■ **What the exercise asks**
Here is the task for the records below: repeat exactly the lines from the one with "(110, 294) = (241, 391): white" to the one with "(358, 187) = (345, 176): red cup -> none", both included, and nothing else.

■ **Records provided**

"""

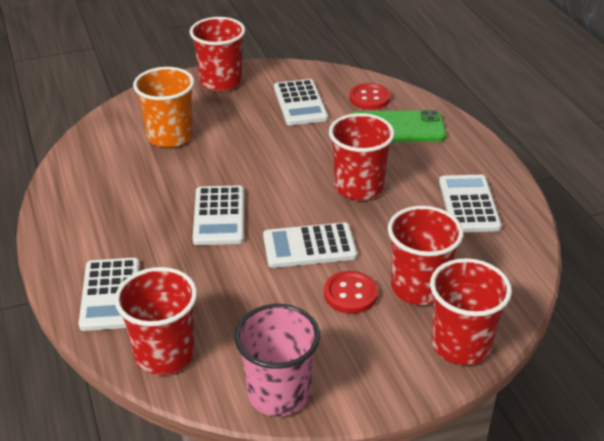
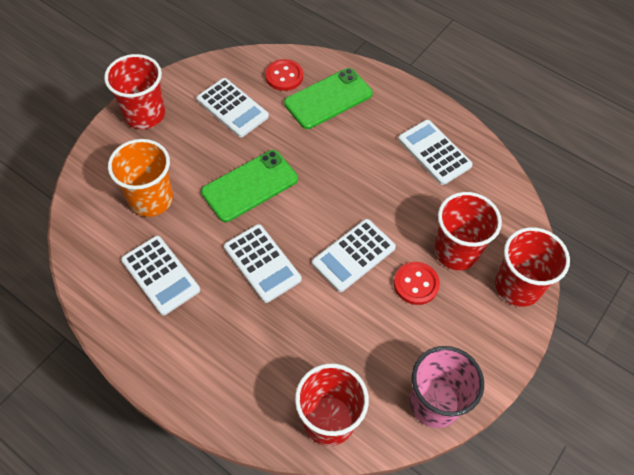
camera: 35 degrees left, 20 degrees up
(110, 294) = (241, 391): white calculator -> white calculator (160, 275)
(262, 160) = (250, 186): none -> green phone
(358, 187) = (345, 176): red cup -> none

"""
"""

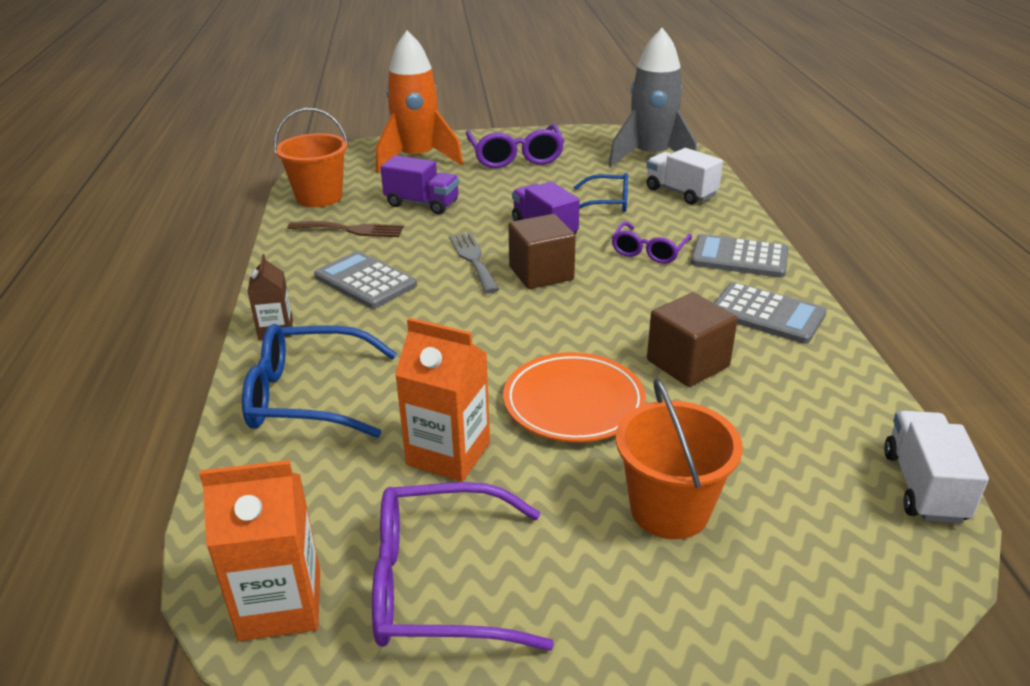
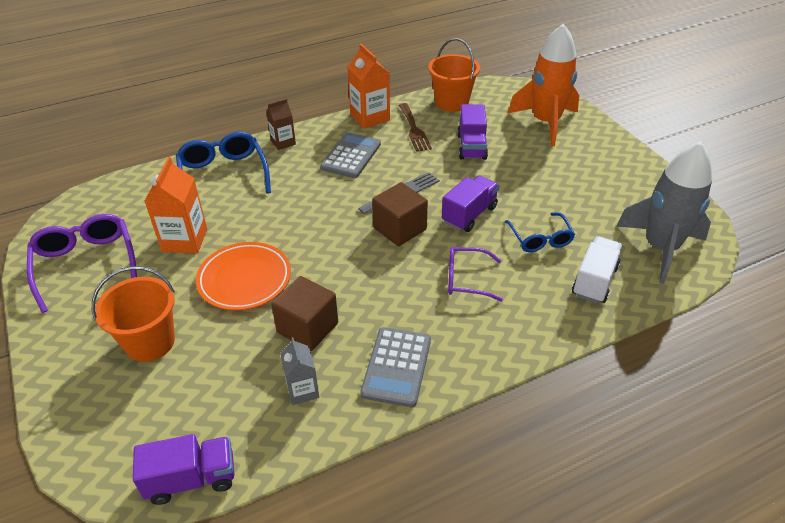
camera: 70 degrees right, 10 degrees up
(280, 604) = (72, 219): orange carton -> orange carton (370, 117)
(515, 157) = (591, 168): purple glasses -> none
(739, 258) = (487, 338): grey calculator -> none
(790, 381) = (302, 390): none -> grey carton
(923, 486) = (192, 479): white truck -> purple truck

"""

■ **Expected output**
(110, 294) = (241, 391): white calculator -> white calculator (160, 275)
(262, 160) = (250, 186): none -> green phone
(358, 187) = (345, 176): red cup -> none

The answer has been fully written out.